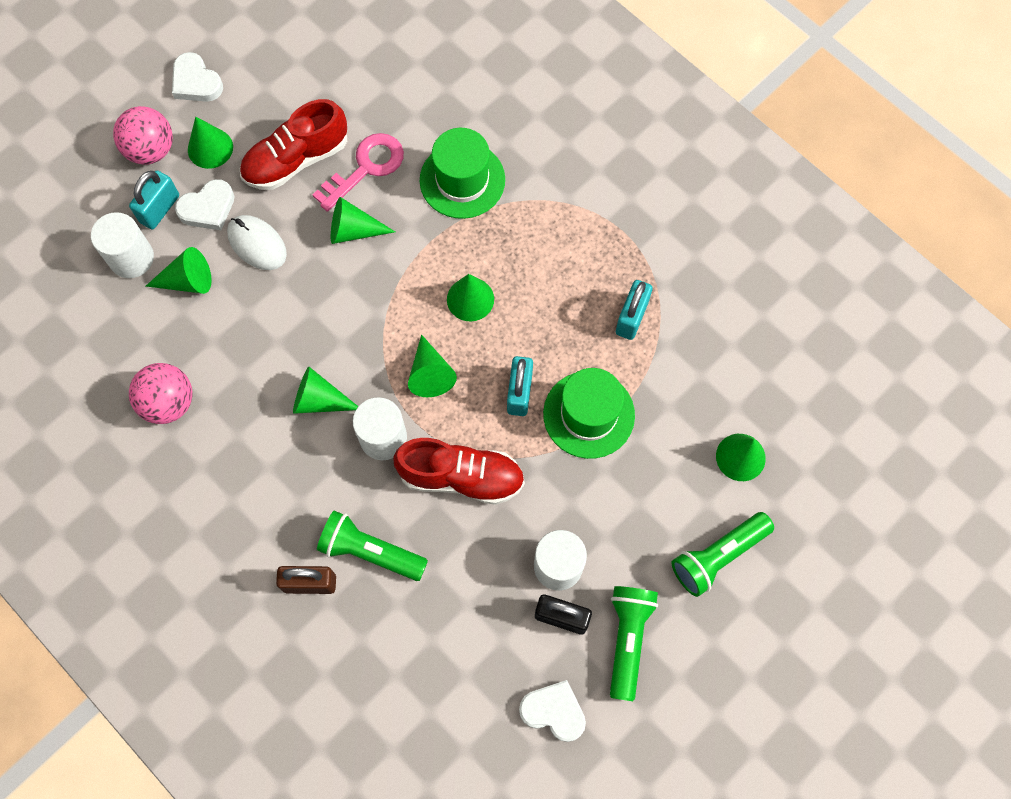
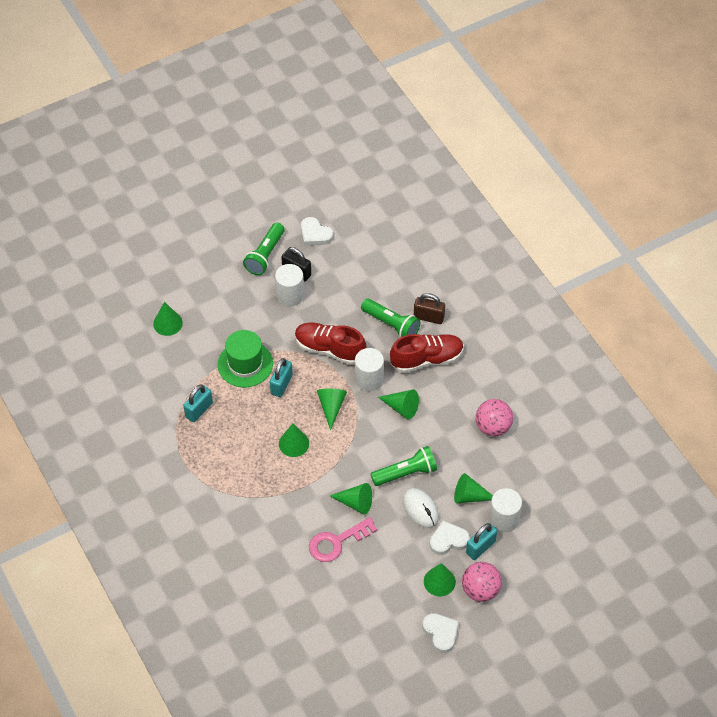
camera: 165 degrees left, 15 degrees down
red shoe [240,99,347,190] -> red shoe moved to [390,334,464,373]
green hat [420,128,505,219] -> none
green flashlight [672,512,774,597] -> green flashlight moved to [371,446,437,486]

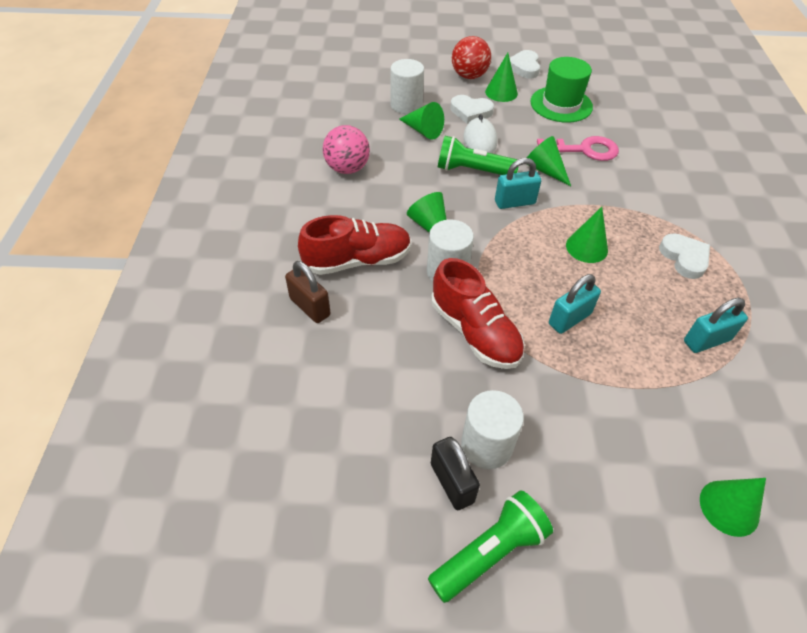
camera: 150 degrees left, 5 degrees down
green hat [218,330,273,387] -> green hat moved to [530,57,593,123]
white heart [301,217,333,246] -> white heart moved to [659,233,710,279]
green cone [317,389,347,430] -> none
green flashlight [361,299,420,338] -> none
red shoe [390,334,464,373] -> red shoe turned 150 degrees clockwise [298,215,411,275]
pink ball [462,562,502,602] -> red ball [452,36,491,79]
turquoise padlock [466,523,497,560] -> turquoise padlock moved to [495,158,541,209]

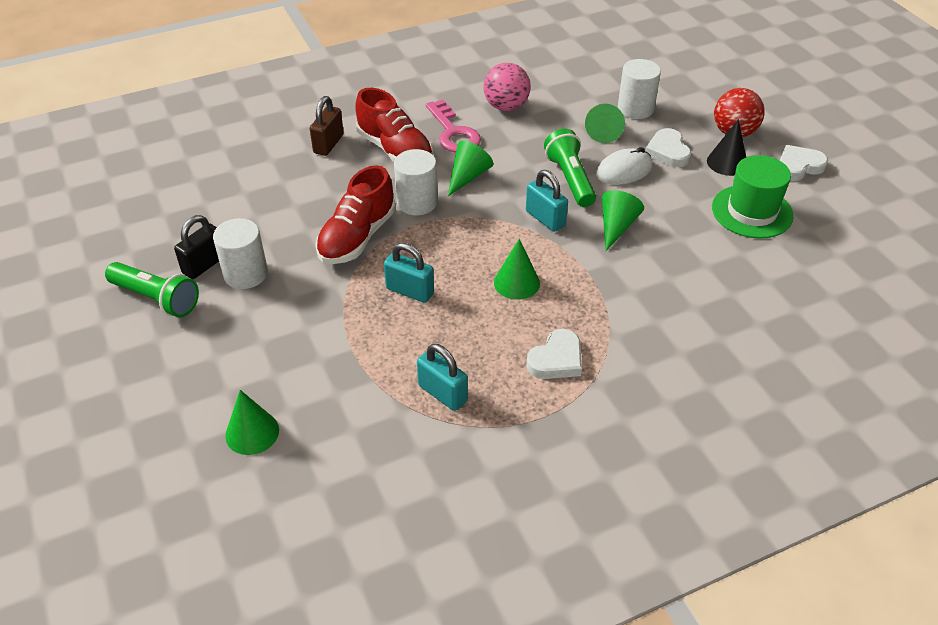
camera: 65 degrees right, 5 degrees down
green cone [485,53,518,102] -> black cone [707,119,746,176]
pink key [537,136,619,161] -> pink key moved to [426,100,481,153]

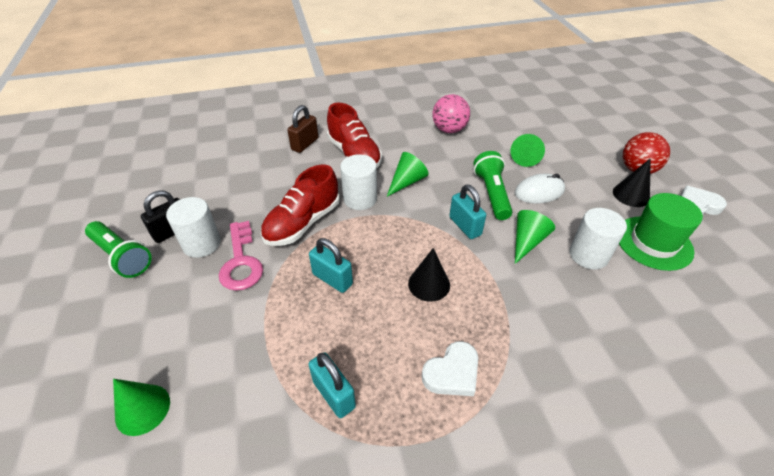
camera: 10 degrees right, 0 degrees up
pink key [426,100,481,153] -> pink key moved to [219,221,263,291]
green cone [494,239,540,300] -> black cone [408,248,450,302]
white cylinder [618,59,661,119] -> white cylinder moved to [569,208,627,269]
white heart [645,128,691,167] -> none

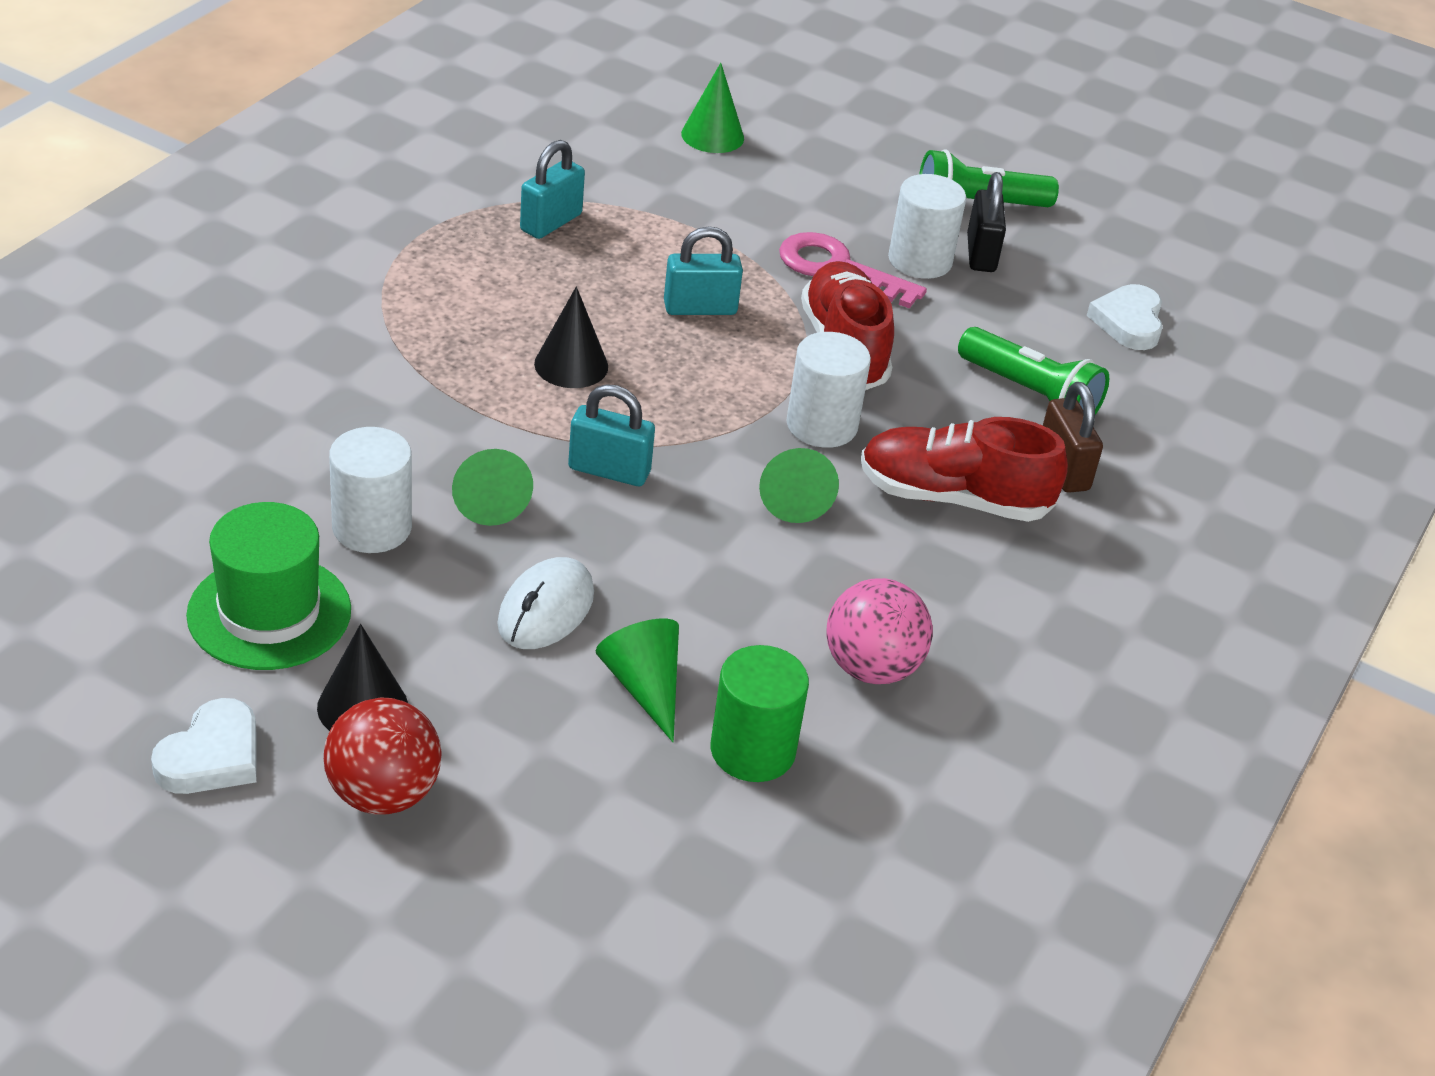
camera: 130 degrees right, 5 degrees down
turquoise padlock [308,352,356,418] -> turquoise padlock turned 60 degrees counterclockwise [520,140,585,239]
white heart [422,341,478,396] -> white heart moved to [1087,284,1163,350]
green flashlight [473,151,512,220] -> green flashlight moved to [958,327,1109,415]
none -> green cylinder [711,645,809,782]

**WHAT YOU NEED TO DO:**
Except for pictures, copy the records above exactly.

**REPLY:**
camera: 165 degrees left, 15 degrees down
red shoe [240,99,347,190] -> red shoe moved to [390,334,464,373]
green hat [420,128,505,219] -> none
green flashlight [672,512,774,597] -> green flashlight moved to [371,446,437,486]

camera: 150 degrees left, 5 degrees down
green hat [218,330,273,387] -> green hat moved to [530,57,593,123]
white heart [301,217,333,246] -> white heart moved to [659,233,710,279]
green cone [317,389,347,430] -> none
green flashlight [361,299,420,338] -> none
red shoe [390,334,464,373] -> red shoe turned 150 degrees clockwise [298,215,411,275]
pink ball [462,562,502,602] -> red ball [452,36,491,79]
turquoise padlock [466,523,497,560] -> turquoise padlock moved to [495,158,541,209]

camera: 65 degrees right, 5 degrees down
green cone [485,53,518,102] -> black cone [707,119,746,176]
pink key [537,136,619,161] -> pink key moved to [426,100,481,153]

camera: 10 degrees right, 0 degrees up
pink key [426,100,481,153] -> pink key moved to [219,221,263,291]
green cone [494,239,540,300] -> black cone [408,248,450,302]
white cylinder [618,59,661,119] -> white cylinder moved to [569,208,627,269]
white heart [645,128,691,167] -> none

camera: 130 degrees right, 5 degrees down
turquoise padlock [308,352,356,418] -> turquoise padlock turned 60 degrees counterclockwise [520,140,585,239]
white heart [422,341,478,396] -> white heart moved to [1087,284,1163,350]
green flashlight [473,151,512,220] -> green flashlight moved to [958,327,1109,415]
none -> green cylinder [711,645,809,782]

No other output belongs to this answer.